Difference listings
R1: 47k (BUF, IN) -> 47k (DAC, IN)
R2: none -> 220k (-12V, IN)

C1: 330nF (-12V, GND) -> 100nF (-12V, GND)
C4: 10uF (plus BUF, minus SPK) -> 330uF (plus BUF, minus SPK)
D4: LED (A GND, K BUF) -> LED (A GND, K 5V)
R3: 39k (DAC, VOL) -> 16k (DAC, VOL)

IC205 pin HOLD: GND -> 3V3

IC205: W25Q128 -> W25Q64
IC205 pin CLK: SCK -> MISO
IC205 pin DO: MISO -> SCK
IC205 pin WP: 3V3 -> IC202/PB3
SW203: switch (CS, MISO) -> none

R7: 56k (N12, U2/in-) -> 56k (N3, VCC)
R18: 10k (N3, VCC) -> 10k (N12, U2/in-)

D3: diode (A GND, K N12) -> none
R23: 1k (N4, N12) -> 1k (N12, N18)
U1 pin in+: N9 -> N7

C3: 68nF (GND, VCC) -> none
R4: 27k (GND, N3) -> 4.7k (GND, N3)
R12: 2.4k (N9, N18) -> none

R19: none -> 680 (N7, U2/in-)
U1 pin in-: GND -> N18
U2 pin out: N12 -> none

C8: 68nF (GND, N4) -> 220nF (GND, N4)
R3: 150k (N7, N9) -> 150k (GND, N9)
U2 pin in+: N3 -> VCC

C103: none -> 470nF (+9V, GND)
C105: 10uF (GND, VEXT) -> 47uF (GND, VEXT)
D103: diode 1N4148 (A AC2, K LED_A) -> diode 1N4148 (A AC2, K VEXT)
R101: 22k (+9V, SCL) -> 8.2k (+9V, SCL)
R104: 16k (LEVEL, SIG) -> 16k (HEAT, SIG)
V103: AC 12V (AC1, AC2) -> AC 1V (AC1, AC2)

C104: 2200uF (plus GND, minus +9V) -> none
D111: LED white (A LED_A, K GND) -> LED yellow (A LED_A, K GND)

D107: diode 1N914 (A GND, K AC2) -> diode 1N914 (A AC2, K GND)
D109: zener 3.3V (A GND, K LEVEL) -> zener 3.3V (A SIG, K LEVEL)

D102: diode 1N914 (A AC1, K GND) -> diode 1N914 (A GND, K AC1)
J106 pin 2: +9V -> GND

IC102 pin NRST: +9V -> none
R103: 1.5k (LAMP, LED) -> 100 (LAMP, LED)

> [Exercise requirements]:
Your reply should repeat the entries above in full, with every character intact.

> [Output below]:
R1: 47k (BUF, IN) -> 47k (DAC, IN)
R2: none -> 220k (-12V, IN)

C1: 330nF (-12V, GND) -> 100nF (-12V, GND)
C4: 10uF (plus BUF, minus SPK) -> 330uF (plus BUF, minus SPK)
D4: LED (A GND, K BUF) -> LED (A GND, K 5V)
R3: 39k (DAC, VOL) -> 16k (DAC, VOL)

IC205 pin HOLD: GND -> 3V3

IC205: W25Q128 -> W25Q64
IC205 pin CLK: SCK -> MISO
IC205 pin DO: MISO -> SCK
IC205 pin WP: 3V3 -> IC202/PB3
SW203: switch (CS, MISO) -> none

R7: 56k (N12, U2/in-) -> 56k (N3, VCC)
R18: 10k (N3, VCC) -> 10k (N12, U2/in-)

D3: diode (A GND, K N12) -> none
R23: 1k (N4, N12) -> 1k (N12, N18)
U1 pin in+: N9 -> N7

C3: 68nF (GND, VCC) -> none
R4: 27k (GND, N3) -> 4.7k (GND, N3)
R12: 2.4k (N9, N18) -> none

R19: none -> 680 (N7, U2/in-)
U1 pin in-: GND -> N18
U2 pin out: N12 -> none

C8: 68nF (GND, N4) -> 220nF (GND, N4)
R3: 150k (N7, N9) -> 150k (GND, N9)
U2 pin in+: N3 -> VCC

C103: none -> 470nF (+9V, GND)
C105: 10uF (GND, VEXT) -> 47uF (GND, VEXT)
D103: diode 1N4148 (A AC2, K LED_A) -> diode 1N4148 (A AC2, K VEXT)
R101: 22k (+9V, SCL) -> 8.2k (+9V, SCL)
R104: 16k (LEVEL, SIG) -> 16k (HEAT, SIG)
V103: AC 12V (AC1, AC2) -> AC 1V (AC1, AC2)

C104: 2200uF (plus GND, minus +9V) -> none
D111: LED white (A LED_A, K GND) -> LED yellow (A LED_A, K GND)

D107: diode 1N914 (A GND, K AC2) -> diode 1N914 (A AC2, K GND)
D109: zener 3.3V (A GND, K LEVEL) -> zener 3.3V (A SIG, K LEVEL)

D102: diode 1N914 (A AC1, K GND) -> diode 1N914 (A GND, K AC1)
J106 pin 2: +9V -> GND

IC102 pin NRST: +9V -> none
R103: 1.5k (LAMP, LED) -> 100 (LAMP, LED)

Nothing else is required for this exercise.